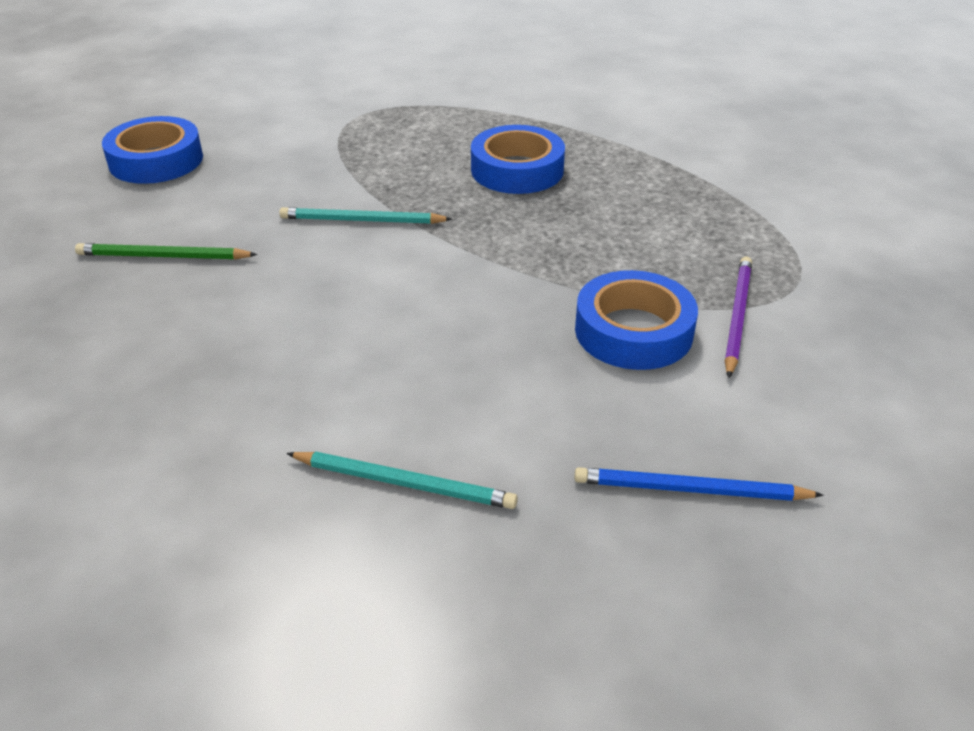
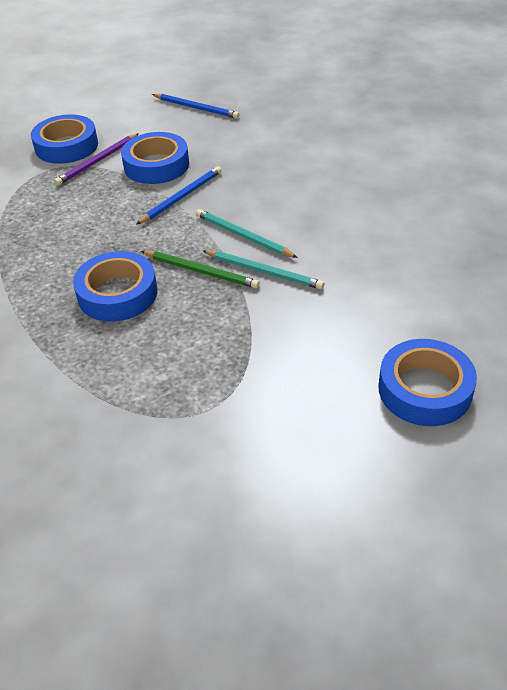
camera: 155 degrees left, 5 degrees up
green pencil [75,243,257,259] -> green pencil moved to [141,251,260,289]
turquoise pencil [286,452,518,509] -> turquoise pencil moved to [196,209,298,258]
none -> blue tape [31,114,98,164]
none -> blue pencil [136,166,222,224]

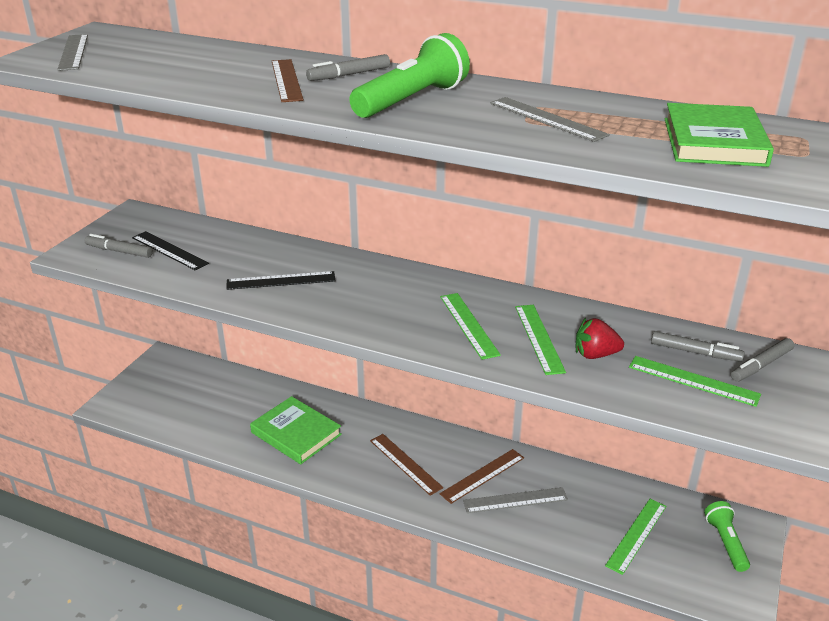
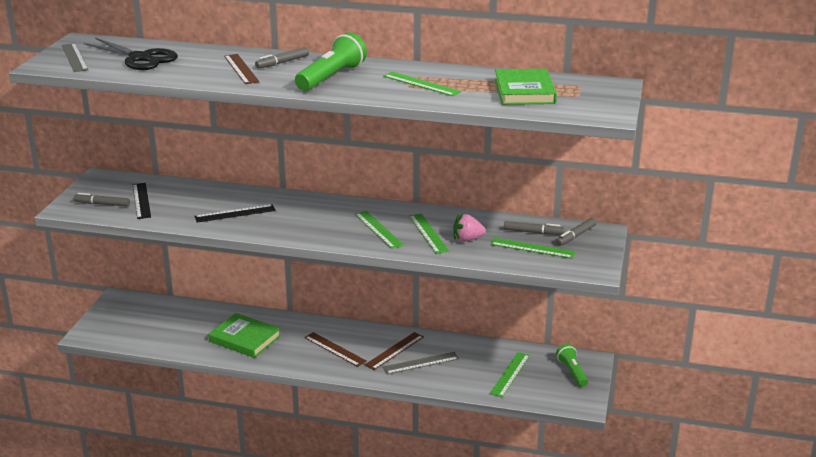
camera: 10 degrees left, 5 degrees down
black ruler [132,231,209,270] -> black ruler turned 45 degrees clockwise [133,183,151,219]
grey ruler [490,97,610,142] -> green ruler [383,72,461,96]
red strawberry [576,318,624,359] -> pink strawberry [453,214,486,242]
none -> black scissors [84,38,178,70]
━━━━━━━━━━━━━━━━━━━━━━━━━━━━━━
In the listing above, how many lines contain the string "blue"? State the number and stop.

2